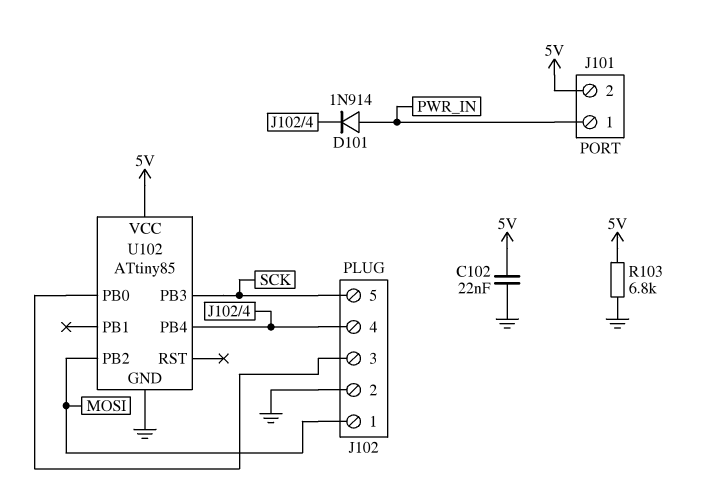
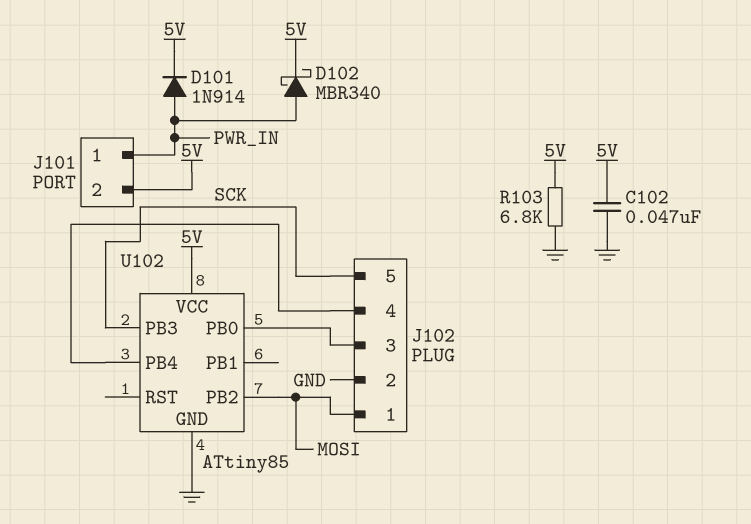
C102: 22nF (5V, GND) -> 47nF (5V, GND)
D101: diode 1N914 (A PWR_IN, K J102/4) -> diode 1N914 (A PWR_IN, K 5V)
D102: none -> schottky MBR340 (A PWR_IN, K 5V)

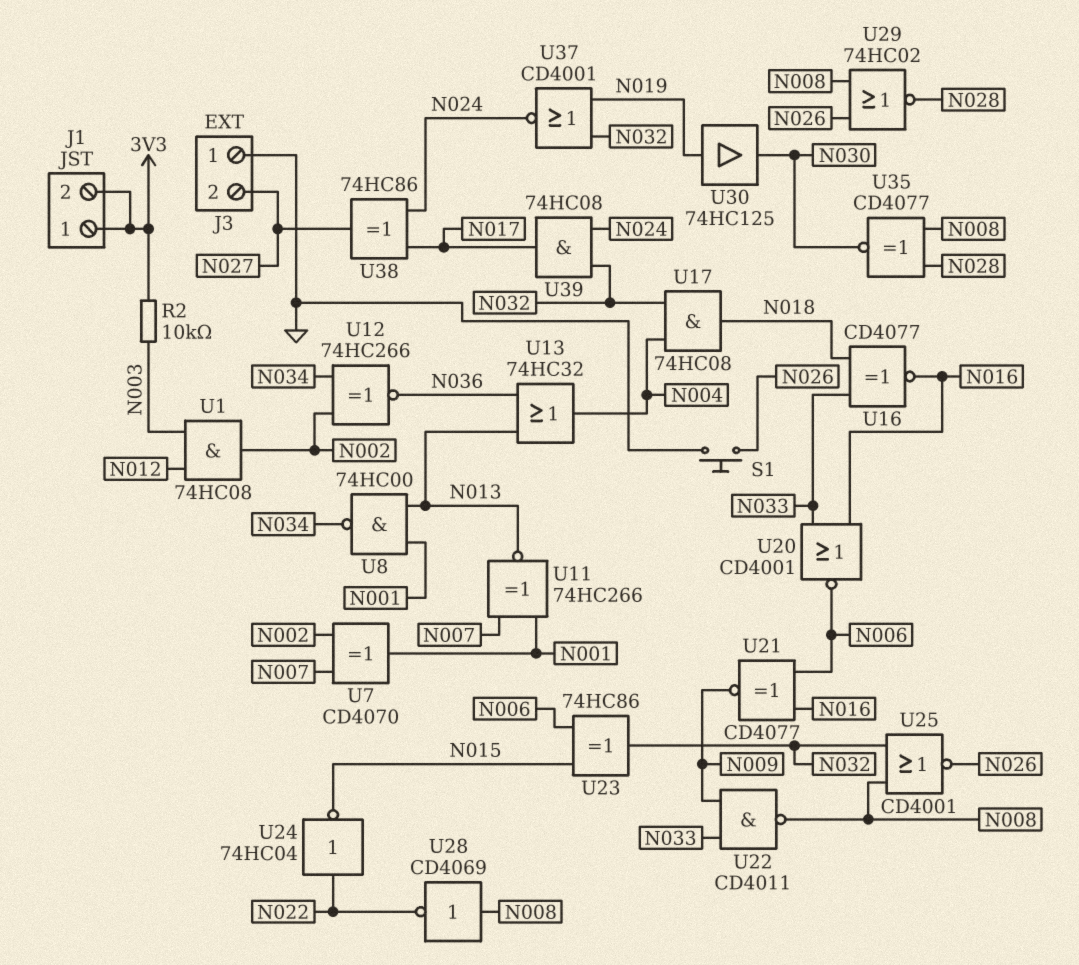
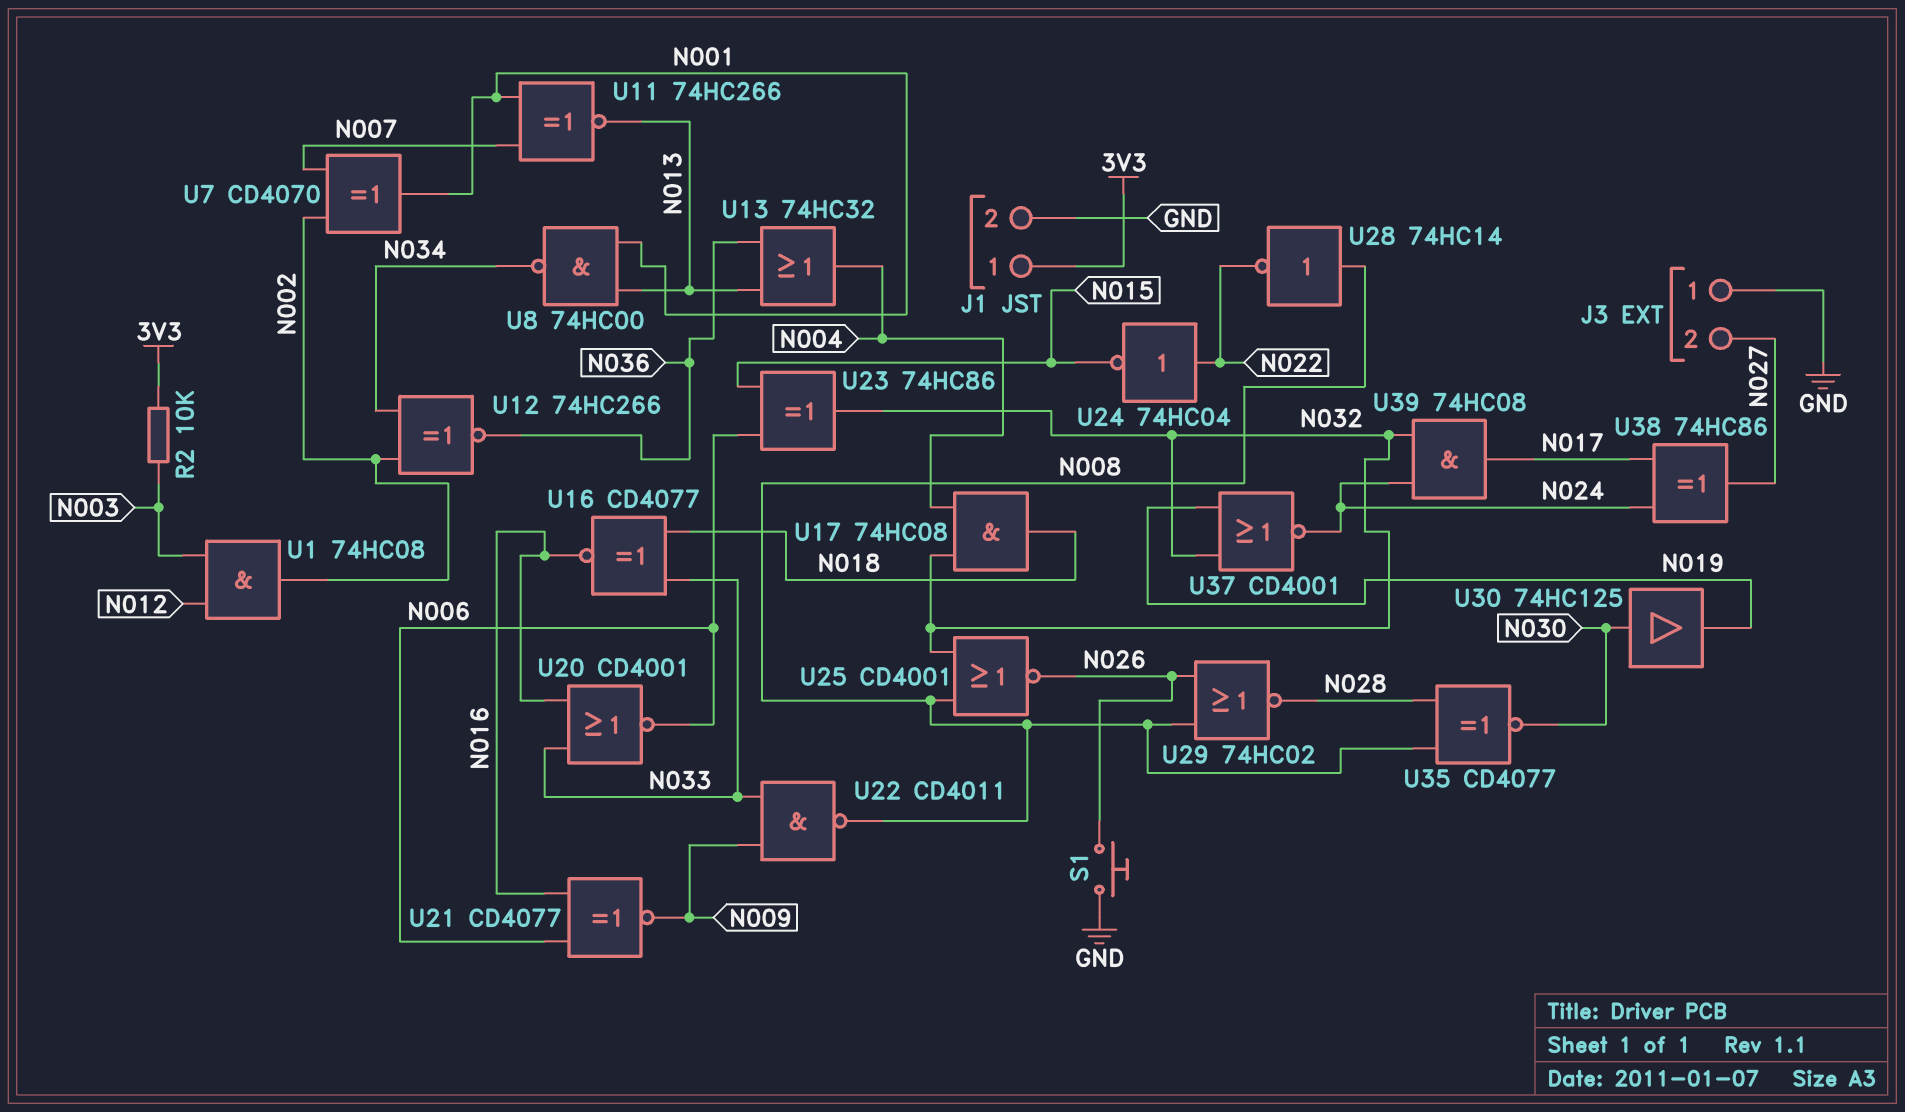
J1 pin 2: 3V3 -> GND
U28: NOT CD4069 (in N008, out N022) -> NOT 74HC14 (in N008, out N022)
U30: buffer 74HC125 (in N019, out N030) -> buffer 74HC125 (in N030, out N019)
++++++
• _TASK OBJECTIVE_
Return all the entries word for word, but omit any pictures they contain.

• _WRITTEN ANSWER_
C102: 22nF (5V, GND) -> 47nF (5V, GND)
D101: diode 1N914 (A PWR_IN, K J102/4) -> diode 1N914 (A PWR_IN, K 5V)
D102: none -> schottky MBR340 (A PWR_IN, K 5V)

J1 pin 2: 3V3 -> GND
U28: NOT CD4069 (in N008, out N022) -> NOT 74HC14 (in N008, out N022)
U30: buffer 74HC125 (in N019, out N030) -> buffer 74HC125 (in N030, out N019)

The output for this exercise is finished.